* WHAT TO WORK ON: If a line in the following entries holds the string "AGND", include it in the tally. State the total and nothing further.

* WORKING DATA:
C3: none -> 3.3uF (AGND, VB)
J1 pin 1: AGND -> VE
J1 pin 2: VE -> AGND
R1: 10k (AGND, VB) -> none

--

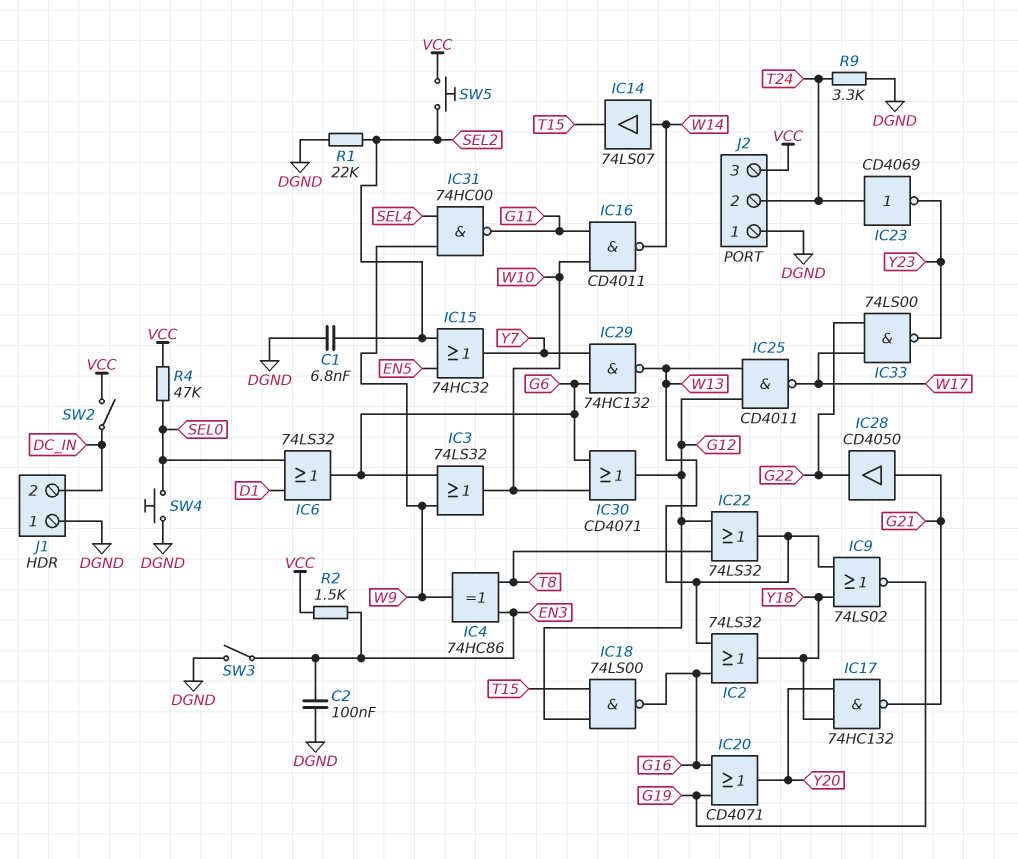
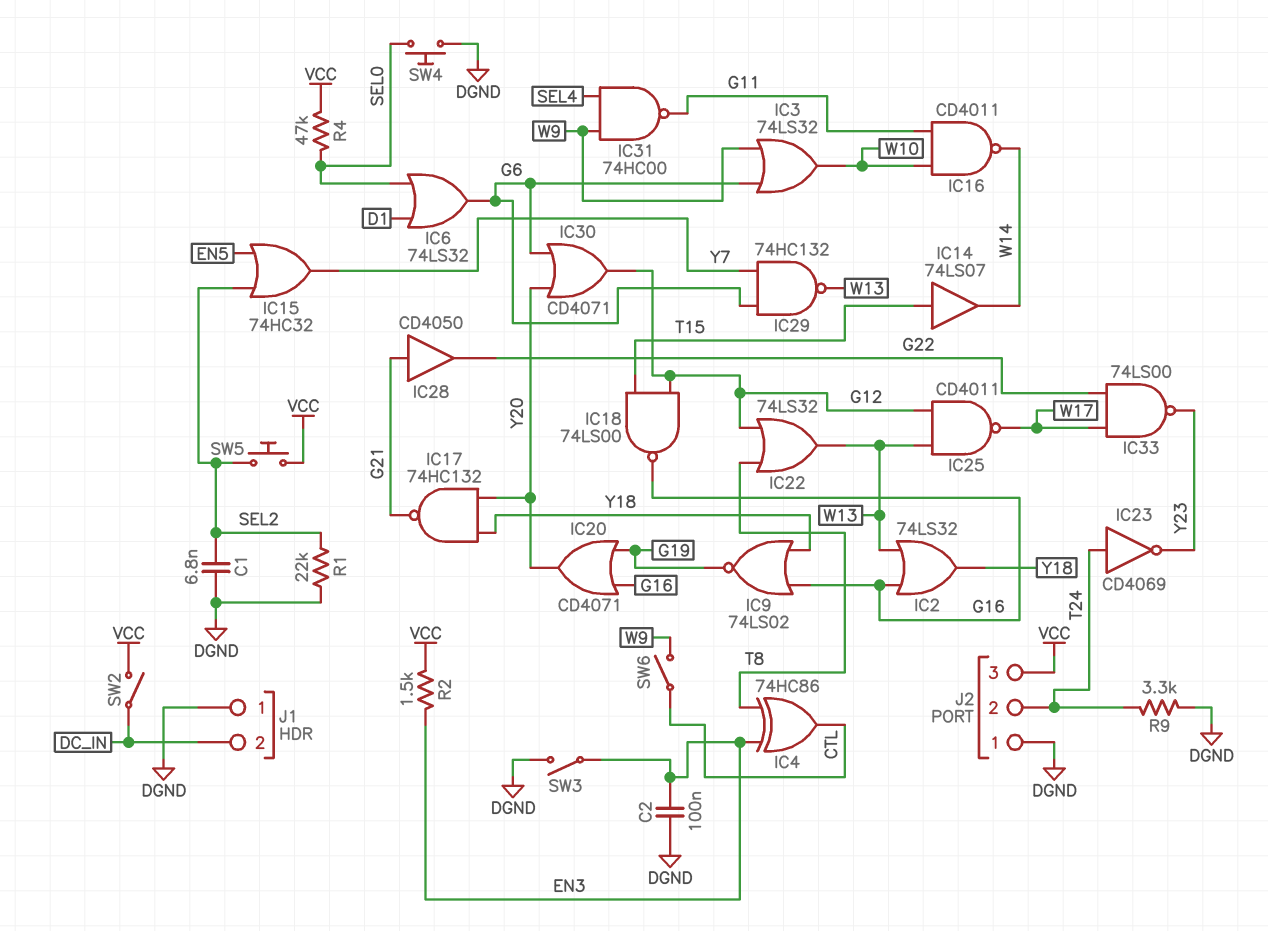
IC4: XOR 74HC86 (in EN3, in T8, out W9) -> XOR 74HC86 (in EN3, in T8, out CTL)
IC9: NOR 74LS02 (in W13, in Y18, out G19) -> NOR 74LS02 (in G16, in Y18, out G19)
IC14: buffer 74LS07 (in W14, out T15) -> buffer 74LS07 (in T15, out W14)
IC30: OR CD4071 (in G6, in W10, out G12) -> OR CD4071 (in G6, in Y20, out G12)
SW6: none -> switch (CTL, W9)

* RESULT FOR THIS EXERCISE: 4